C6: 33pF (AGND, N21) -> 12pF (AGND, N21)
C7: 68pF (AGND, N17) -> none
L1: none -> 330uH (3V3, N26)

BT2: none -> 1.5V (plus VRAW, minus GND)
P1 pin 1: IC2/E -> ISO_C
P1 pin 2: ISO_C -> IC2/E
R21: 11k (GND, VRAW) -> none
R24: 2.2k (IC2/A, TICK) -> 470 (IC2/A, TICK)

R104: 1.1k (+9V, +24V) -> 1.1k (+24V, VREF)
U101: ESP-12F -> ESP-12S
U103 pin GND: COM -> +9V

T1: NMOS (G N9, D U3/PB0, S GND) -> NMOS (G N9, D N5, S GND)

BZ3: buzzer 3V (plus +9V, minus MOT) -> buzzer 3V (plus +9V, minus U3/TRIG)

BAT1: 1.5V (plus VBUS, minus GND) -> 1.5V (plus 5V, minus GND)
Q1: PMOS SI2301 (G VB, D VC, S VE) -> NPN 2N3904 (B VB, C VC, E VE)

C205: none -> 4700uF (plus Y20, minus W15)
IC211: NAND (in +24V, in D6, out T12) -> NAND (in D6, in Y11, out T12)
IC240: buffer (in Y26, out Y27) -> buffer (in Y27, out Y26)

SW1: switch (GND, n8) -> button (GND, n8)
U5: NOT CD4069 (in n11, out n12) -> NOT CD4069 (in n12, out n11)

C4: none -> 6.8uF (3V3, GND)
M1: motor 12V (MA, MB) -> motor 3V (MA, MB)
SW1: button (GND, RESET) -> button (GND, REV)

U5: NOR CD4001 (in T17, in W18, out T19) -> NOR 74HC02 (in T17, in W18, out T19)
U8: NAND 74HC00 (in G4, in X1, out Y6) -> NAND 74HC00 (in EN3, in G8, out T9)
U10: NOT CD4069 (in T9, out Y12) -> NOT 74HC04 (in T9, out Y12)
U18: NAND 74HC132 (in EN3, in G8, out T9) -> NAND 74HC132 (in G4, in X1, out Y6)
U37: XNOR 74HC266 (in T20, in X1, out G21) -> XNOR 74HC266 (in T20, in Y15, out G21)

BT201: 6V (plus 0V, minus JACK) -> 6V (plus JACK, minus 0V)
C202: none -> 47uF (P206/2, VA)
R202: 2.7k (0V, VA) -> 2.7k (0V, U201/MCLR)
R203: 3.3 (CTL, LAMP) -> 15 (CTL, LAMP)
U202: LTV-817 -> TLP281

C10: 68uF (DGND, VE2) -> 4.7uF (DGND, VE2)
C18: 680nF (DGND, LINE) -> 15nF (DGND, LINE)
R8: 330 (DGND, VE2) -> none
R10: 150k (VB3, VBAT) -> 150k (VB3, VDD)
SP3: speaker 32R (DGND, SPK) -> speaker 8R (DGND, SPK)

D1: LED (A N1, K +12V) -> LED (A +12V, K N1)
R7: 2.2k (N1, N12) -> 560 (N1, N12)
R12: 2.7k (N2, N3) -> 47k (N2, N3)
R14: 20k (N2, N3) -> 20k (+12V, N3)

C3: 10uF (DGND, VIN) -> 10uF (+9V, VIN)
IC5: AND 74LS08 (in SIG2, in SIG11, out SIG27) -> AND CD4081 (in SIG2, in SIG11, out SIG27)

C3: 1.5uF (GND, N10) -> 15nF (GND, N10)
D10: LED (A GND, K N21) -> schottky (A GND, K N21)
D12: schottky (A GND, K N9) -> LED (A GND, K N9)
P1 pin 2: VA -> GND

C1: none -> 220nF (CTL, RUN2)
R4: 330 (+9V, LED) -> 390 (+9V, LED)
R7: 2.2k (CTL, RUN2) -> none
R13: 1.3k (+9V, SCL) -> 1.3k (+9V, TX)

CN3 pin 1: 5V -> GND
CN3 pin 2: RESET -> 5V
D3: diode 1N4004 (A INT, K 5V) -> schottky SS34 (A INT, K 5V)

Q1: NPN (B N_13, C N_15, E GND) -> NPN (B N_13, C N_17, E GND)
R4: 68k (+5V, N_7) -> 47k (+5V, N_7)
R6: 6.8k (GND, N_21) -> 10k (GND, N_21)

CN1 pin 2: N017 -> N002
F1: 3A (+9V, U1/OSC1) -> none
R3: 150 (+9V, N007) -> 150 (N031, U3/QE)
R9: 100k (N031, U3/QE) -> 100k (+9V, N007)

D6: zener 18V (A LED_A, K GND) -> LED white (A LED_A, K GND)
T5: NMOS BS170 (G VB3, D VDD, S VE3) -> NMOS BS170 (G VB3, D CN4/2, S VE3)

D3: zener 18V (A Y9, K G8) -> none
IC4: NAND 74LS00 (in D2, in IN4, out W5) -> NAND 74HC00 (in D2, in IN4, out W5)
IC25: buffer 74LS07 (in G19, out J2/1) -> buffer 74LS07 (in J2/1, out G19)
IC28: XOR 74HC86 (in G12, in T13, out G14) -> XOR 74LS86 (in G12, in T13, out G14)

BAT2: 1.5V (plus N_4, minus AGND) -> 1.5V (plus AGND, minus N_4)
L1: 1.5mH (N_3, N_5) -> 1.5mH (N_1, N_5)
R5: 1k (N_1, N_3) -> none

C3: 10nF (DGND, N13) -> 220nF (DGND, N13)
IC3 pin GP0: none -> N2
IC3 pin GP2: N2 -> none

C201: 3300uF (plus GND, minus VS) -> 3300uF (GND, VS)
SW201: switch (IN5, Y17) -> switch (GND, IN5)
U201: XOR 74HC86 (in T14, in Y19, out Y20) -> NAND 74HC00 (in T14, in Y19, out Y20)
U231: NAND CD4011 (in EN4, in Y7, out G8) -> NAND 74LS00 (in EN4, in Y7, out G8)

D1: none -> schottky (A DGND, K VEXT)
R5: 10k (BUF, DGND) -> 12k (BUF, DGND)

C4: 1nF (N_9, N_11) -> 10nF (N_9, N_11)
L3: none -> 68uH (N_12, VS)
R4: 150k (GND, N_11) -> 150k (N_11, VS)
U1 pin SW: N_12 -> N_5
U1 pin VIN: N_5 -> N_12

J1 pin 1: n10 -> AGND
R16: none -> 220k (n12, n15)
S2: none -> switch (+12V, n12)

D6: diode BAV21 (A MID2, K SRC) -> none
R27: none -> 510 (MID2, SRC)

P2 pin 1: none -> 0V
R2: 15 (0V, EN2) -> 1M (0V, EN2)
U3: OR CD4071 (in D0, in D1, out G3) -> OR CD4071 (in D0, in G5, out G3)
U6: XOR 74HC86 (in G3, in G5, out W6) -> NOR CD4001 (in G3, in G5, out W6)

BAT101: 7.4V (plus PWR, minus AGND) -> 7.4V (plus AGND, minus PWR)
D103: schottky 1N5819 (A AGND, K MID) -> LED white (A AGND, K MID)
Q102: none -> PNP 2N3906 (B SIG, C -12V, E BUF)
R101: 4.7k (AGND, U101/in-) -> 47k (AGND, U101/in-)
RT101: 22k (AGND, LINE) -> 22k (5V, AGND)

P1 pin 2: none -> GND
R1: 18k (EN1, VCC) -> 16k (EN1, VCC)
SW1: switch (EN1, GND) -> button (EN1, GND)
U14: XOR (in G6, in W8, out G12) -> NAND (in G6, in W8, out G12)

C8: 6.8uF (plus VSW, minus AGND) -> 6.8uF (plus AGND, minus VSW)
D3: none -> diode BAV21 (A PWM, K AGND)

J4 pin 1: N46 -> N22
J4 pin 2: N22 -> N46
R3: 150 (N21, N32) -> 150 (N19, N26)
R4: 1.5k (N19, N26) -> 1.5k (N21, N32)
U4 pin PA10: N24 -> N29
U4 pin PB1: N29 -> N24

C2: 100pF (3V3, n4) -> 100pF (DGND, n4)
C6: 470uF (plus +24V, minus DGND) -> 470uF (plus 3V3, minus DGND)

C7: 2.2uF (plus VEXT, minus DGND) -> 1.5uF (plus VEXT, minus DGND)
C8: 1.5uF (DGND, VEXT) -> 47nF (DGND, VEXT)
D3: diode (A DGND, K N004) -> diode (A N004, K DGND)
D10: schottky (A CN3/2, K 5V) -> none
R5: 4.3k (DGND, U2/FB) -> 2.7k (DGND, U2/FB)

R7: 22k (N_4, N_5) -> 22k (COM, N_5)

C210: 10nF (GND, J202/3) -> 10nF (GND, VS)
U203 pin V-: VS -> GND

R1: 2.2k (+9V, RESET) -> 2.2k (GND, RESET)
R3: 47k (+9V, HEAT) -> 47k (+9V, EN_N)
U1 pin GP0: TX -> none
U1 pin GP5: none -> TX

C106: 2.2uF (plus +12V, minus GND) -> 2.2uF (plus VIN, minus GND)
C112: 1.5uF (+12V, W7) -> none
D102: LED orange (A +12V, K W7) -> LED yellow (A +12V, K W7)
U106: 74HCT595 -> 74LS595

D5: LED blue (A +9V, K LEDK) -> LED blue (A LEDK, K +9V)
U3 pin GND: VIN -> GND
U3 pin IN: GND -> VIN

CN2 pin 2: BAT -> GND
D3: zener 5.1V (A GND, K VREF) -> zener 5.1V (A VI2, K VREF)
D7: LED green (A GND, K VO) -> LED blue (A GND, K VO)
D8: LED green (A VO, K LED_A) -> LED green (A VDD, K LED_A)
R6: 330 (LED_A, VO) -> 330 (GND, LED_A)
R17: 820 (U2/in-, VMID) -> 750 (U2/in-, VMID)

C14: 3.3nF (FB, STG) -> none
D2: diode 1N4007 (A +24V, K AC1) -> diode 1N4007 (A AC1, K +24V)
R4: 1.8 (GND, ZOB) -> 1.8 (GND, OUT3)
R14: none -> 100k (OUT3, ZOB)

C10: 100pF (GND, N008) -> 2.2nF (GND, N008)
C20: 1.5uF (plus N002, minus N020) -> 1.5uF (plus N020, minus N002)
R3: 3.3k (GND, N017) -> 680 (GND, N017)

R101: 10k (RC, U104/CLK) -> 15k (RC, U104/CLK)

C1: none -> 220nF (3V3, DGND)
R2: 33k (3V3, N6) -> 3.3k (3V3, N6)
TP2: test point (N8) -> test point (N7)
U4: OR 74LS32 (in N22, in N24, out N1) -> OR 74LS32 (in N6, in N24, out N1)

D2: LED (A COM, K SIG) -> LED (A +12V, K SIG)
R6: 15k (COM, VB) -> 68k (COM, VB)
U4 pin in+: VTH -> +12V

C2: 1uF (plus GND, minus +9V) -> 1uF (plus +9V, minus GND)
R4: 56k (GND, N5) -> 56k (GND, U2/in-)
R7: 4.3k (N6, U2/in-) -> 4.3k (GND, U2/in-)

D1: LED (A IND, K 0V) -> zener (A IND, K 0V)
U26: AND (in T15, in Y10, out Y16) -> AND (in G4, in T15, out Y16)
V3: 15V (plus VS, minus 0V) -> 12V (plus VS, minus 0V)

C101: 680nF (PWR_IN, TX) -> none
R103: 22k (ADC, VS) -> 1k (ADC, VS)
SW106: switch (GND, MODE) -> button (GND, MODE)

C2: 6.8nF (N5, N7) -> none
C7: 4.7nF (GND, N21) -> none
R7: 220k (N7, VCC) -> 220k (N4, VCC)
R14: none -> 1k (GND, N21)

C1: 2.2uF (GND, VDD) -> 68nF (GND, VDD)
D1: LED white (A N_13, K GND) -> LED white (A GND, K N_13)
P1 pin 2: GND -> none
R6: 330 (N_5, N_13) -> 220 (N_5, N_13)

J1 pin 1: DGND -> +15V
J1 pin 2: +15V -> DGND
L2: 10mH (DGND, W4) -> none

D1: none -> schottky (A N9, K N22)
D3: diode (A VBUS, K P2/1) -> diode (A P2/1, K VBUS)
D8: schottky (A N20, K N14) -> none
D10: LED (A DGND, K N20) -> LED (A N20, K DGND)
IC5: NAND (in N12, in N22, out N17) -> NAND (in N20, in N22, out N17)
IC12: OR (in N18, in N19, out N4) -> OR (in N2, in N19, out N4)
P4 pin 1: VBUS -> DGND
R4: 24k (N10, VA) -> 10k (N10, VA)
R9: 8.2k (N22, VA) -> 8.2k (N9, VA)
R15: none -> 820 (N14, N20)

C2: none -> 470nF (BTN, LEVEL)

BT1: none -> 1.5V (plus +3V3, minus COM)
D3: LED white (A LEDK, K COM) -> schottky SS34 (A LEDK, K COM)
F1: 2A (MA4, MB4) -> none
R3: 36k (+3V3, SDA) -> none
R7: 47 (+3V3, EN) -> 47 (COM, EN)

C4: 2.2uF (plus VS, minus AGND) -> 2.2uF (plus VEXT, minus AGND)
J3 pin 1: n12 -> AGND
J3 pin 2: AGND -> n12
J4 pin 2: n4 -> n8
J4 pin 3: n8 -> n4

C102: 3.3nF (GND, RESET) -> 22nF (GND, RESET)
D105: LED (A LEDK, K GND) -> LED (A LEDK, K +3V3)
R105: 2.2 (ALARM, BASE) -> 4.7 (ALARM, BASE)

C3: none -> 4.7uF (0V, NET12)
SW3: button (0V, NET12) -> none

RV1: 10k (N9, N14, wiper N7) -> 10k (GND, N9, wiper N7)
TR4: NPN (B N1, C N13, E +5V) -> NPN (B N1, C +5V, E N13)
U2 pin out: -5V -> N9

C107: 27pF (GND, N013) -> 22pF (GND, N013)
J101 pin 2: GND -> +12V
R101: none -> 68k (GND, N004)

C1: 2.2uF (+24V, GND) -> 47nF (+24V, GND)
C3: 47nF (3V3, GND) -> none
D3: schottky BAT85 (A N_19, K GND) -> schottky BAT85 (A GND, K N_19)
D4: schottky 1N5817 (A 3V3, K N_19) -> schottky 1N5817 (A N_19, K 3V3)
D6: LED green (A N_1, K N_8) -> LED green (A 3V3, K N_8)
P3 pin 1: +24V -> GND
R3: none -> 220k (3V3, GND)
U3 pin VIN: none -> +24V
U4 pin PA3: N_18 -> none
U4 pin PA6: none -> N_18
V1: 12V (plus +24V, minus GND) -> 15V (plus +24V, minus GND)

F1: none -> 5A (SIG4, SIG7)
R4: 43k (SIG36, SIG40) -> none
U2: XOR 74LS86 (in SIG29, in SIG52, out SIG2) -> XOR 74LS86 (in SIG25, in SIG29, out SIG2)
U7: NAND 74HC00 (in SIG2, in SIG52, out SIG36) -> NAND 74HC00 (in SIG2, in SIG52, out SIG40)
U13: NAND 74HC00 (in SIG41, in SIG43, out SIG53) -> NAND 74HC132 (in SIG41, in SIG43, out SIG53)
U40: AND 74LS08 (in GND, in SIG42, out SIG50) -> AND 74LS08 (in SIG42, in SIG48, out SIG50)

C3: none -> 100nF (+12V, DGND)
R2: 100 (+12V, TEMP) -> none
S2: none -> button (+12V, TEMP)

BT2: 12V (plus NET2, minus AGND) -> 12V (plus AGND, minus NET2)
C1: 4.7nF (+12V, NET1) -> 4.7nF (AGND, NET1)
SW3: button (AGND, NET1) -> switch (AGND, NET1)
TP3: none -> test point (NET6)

**What you need to do**
Could you say how many lines in the data above contain "TEMP"? Reply with the number alone.

**Answer to the problem**
2